== Listed records ==
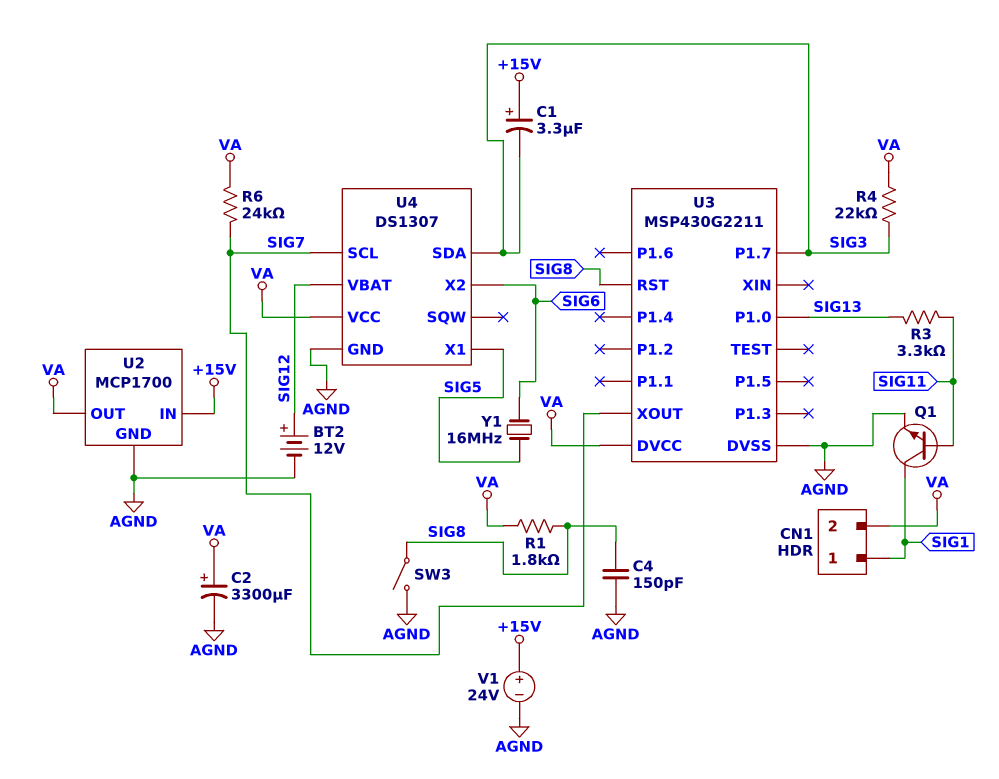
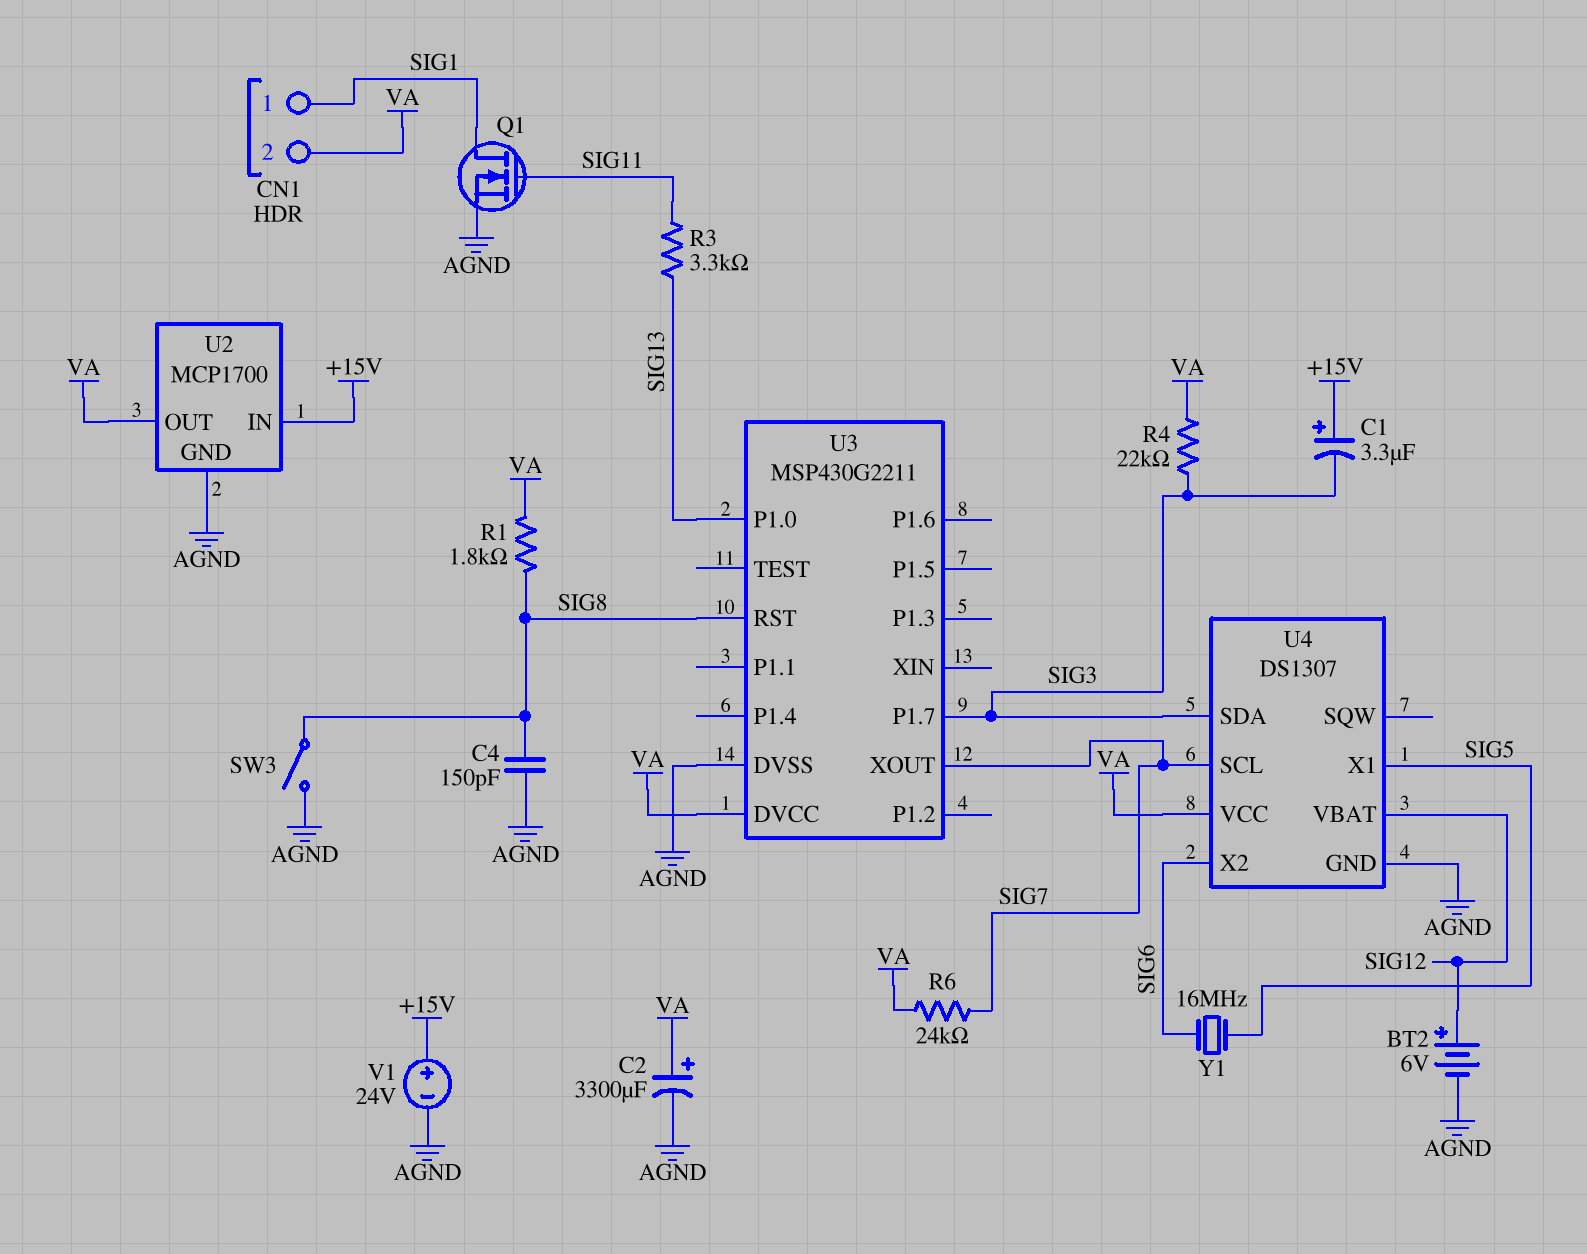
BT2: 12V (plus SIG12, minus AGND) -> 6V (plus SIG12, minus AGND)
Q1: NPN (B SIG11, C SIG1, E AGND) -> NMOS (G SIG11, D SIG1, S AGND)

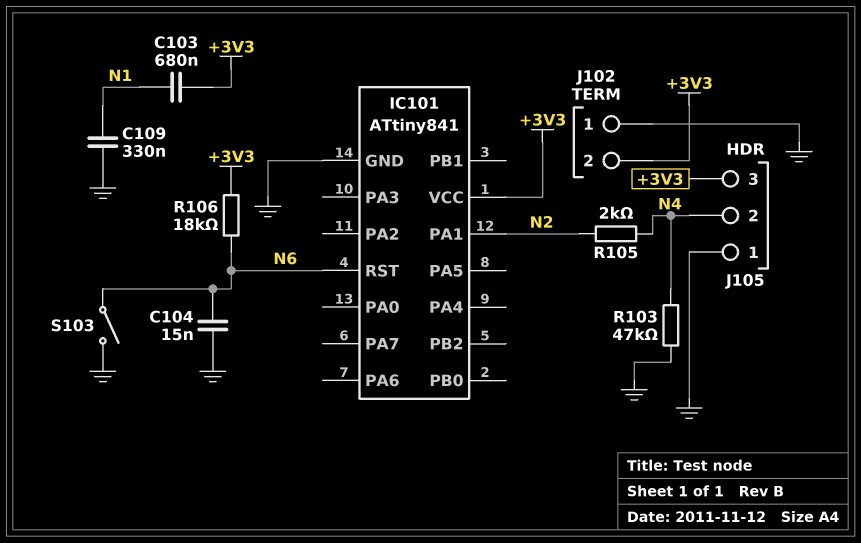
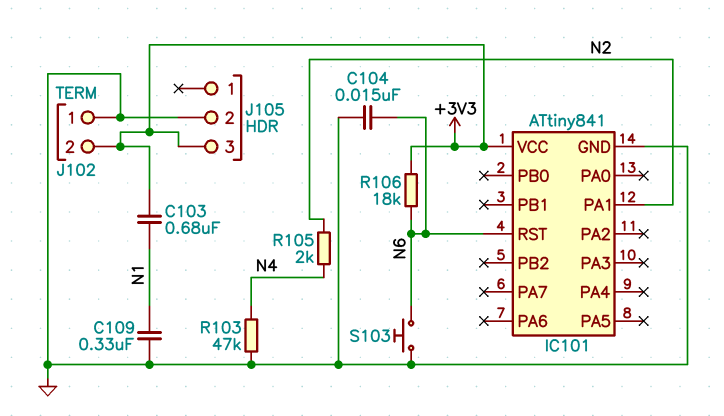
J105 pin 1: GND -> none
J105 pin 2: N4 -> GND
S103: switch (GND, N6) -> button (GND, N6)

== What to do ==
Give the entries again without a single change, but with no pictures.

== Output ==
BT2: 12V (plus SIG12, minus AGND) -> 6V (plus SIG12, minus AGND)
Q1: NPN (B SIG11, C SIG1, E AGND) -> NMOS (G SIG11, D SIG1, S AGND)

J105 pin 1: GND -> none
J105 pin 2: N4 -> GND
S103: switch (GND, N6) -> button (GND, N6)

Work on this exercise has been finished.